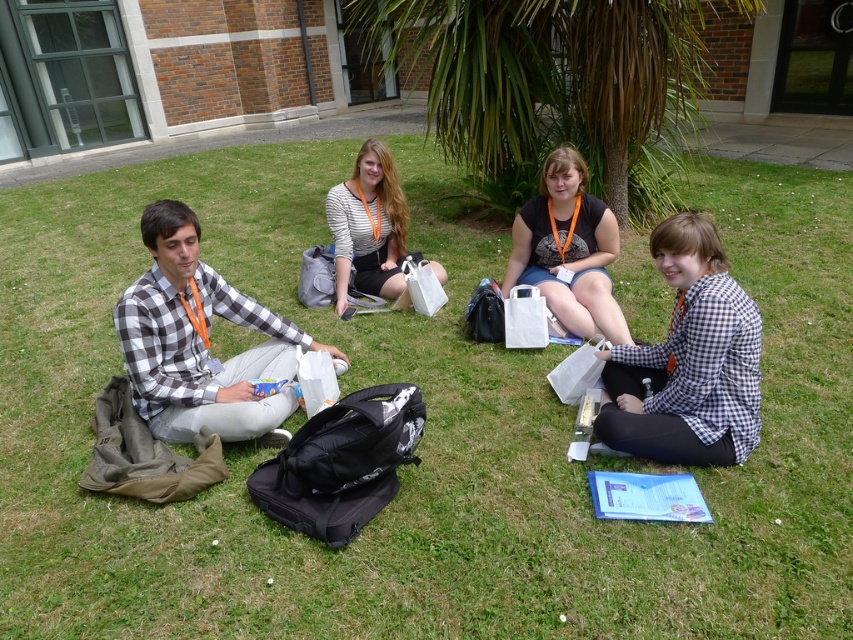
Question: Among these points, which one is farthest from the camera?

Choices:
 (A) (258, 353)
 (B) (584, 310)
 (C) (606, 433)

Answer: (B)

Question: Where is white checkered shirt at lower right located in relation to striped cotton shirt at center in the image?

Choices:
 (A) left
 (B) right

Answer: (B)

Question: Considering the real-world distances, which object is farthest from the white checkered shirt at lower right?

Choices:
 (A) checkered fabric shirt at left
 (B) striped cotton shirt at center

Answer: (B)

Question: Estimate the real-world distances between objects in this image. Which object is closer to the checkered fabric shirt at left?

Choices:
 (A) white checkered shirt at lower right
 (B) striped cotton shirt at center

Answer: (B)

Question: Where is white checkered shirt at lower right located in relation to camouflage t-shirt at center in the image?

Choices:
 (A) left
 (B) right

Answer: (B)

Question: Can you confirm if checkered fabric shirt at left is positioned below striped cotton shirt at center?

Choices:
 (A) no
 (B) yes

Answer: (B)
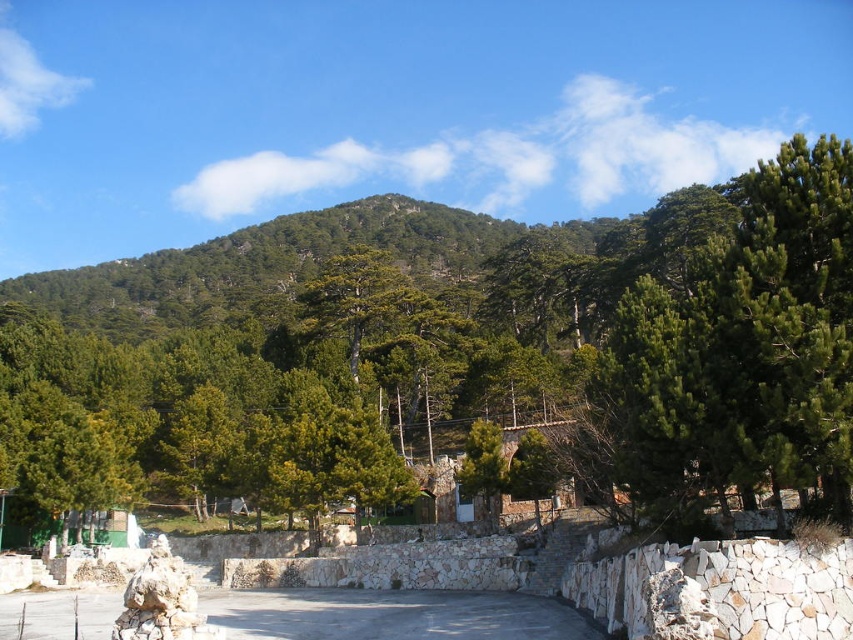
You are standing in front of the stone wall in the midground of the forest scene. You notice two points marked on the image at coordinates point (621,416) and point (822,333). If you want to reach the point closer to you first, which coordinate should you head towards?

Point (621,416) is closer to you than point (822,333), so you should head towards point (621,416) first.

You are standing at the point marked as point (715,445) in the image. A friend is standing 27.89 meters away from you. If you want to meet your friend, which direction should you walk to reach them?

Since the friend is 27.89 meters away from point (715,445), you should walk towards the direction where your friend is located to meet them.

You are standing at the point marked as point (463, 356) in the image. What is the immediate surface you are standing on?

The point (463, 356) is on green textured tree at center, so you are standing on the surface of the green textured tree at center.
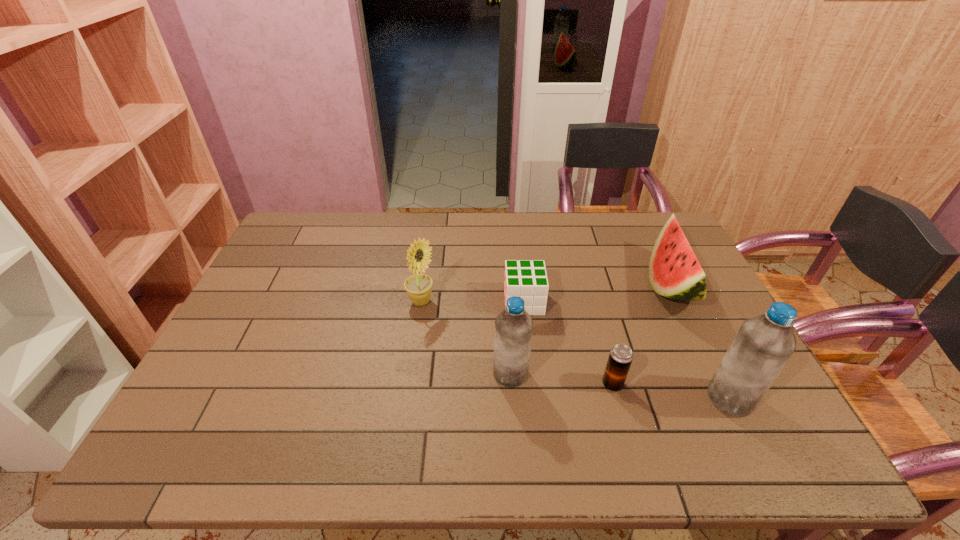
Please point a free position for a water bottle on the left. Please provide its 2D coordinates. Your answer should be formatted as a tuple, i.e. [(x, y)], where the tuple contains the x and y coordinates of a point satisfying the conditions above.

[(311, 352)]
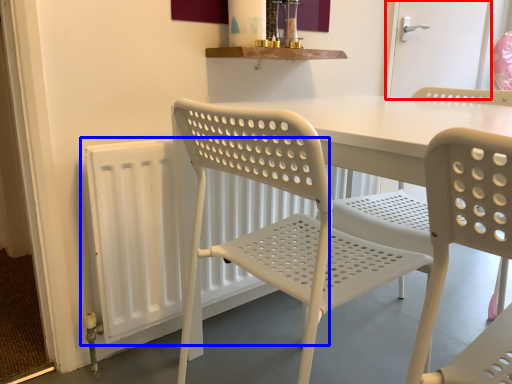
Question: Which object is further to the camera taking this photo, screen door (highlighted by a red box) or radiator (highlighted by a blue box)?

Choices:
 (A) screen door
 (B) radiator

Answer: (A)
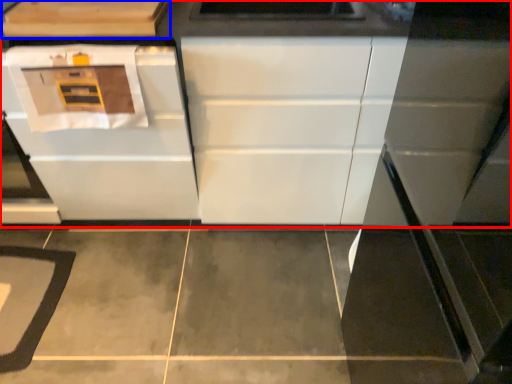
Question: Which object is further to the camera taking this photo, cabinetry (highlighted by a red box) or cabinetry (highlighted by a blue box)?

Choices:
 (A) cabinetry
 (B) cabinetry

Answer: (A)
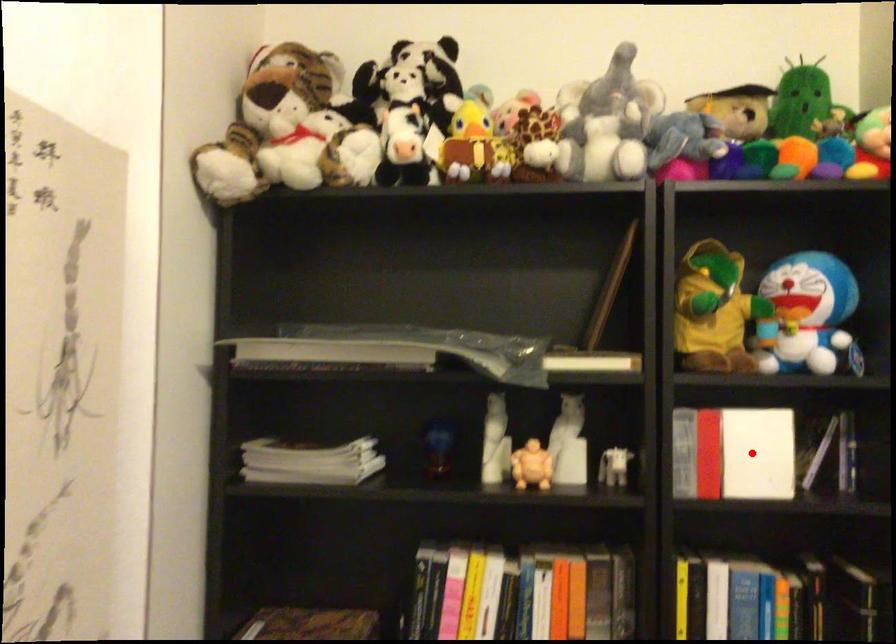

○ ○ ○ ○ ○ ○ ○

Reproduce the listing above line for line, leaving out the pictures.

-- Task answer --
Question: Among these points, which one is farthest from the camera?

Choices:
 (A) (258, 353)
 (B) (584, 310)
 (C) (606, 433)

Answer: (B)

Question: Where is white checkered shirt at lower right located in relation to striped cotton shirt at center in the image?

Choices:
 (A) left
 (B) right

Answer: (B)

Question: Considering the real-world distances, which object is farthest from the white checkered shirt at lower right?

Choices:
 (A) checkered fabric shirt at left
 (B) striped cotton shirt at center

Answer: (B)

Question: Estimate the real-world distances between objects in this image. Which object is closer to the checkered fabric shirt at left?

Choices:
 (A) white checkered shirt at lower right
 (B) striped cotton shirt at center

Answer: (B)

Question: Where is white checkered shirt at lower right located in relation to camouflage t-shirt at center in the image?

Choices:
 (A) left
 (B) right

Answer: (B)

Question: Can you confirm if checkered fabric shirt at left is positioned below striped cotton shirt at center?

Choices:
 (A) no
 (B) yes

Answer: (B)
You are standing in front of the stone wall in the midground of the forest scene. You notice two points marked on the image at coordinates point (621,416) and point (822,333). If you want to reach the point closer to you first, which coordinate should you head towards?

Point (621,416) is closer to you than point (822,333), so you should head towards point (621,416) first.

You are standing at the point marked as point (715,445) in the image. A friend is standing 27.89 meters away from you. If you want to meet your friend, which direction should you walk to reach them?

Since the friend is 27.89 meters away from point (715,445), you should walk towards the direction where your friend is located to meet them.

You are standing at the point marked as point (463, 356) in the image. What is the immediate surface you are standing on?

The point (463, 356) is on green textured tree at center, so you are standing on the surface of the green textured tree at center.
Please point a free position for a water bottle on the left. Please provide its 2D coordinates. Your answer should be formatted as a tuple, i.e. [(x, y)], where the tuple contains the x and y coordinates of a point satisfying the conditions above.

[(311, 352)]
Question: Which object is further to the camera taking this photo, screen door (highlighted by a red box) or radiator (highlighted by a blue box)?

Choices:
 (A) screen door
 (B) radiator

Answer: (A)
Question: Which object is further to the camera taking this photo, cabinetry (highlighted by a red box) or cabinetry (highlighted by a blue box)?

Choices:
 (A) cabinetry
 (B) cabinetry

Answer: (A)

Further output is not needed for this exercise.